## DIRECTIONS FOR THIS TASK
Among the records below, find the line that has "none -> purple tile G1 level 1"; from there, give the lines again exactly, and stop after the line that has "none -> pink tile K9:K10 level 3".

Segment Start: EXERCISE MATERIALS

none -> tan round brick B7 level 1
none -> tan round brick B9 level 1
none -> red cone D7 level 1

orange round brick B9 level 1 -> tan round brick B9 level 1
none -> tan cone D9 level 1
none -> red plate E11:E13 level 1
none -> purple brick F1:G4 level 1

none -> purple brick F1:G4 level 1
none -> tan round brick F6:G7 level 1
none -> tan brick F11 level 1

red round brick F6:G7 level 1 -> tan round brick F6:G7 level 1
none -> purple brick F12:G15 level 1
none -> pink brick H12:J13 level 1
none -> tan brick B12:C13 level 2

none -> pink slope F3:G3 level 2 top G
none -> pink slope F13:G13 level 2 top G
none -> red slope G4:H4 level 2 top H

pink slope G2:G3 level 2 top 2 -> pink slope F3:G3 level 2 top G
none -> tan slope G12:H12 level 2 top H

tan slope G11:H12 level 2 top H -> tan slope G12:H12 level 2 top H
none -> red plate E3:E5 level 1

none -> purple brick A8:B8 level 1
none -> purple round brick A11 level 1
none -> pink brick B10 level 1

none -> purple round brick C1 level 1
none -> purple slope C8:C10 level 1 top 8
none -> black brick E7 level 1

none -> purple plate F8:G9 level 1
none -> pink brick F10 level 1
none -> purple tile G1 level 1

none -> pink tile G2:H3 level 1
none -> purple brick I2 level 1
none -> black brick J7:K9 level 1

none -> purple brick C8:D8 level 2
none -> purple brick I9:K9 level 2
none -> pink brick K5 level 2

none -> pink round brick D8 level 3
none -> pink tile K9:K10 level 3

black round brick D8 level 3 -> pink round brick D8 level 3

Segment End: EXERCISE MATERIALS

## PROBLEM SOLUTION
none -> purple tile G1 level 1

none -> pink tile G2:H3 level 1
none -> purple brick I2 level 1
none -> black brick J7:K9 level 1

none -> purple brick C8:D8 level 2
none -> purple brick I9:K9 level 2
none -> pink brick K5 level 2

none -> pink round brick D8 level 3
none -> pink tile K9:K10 level 3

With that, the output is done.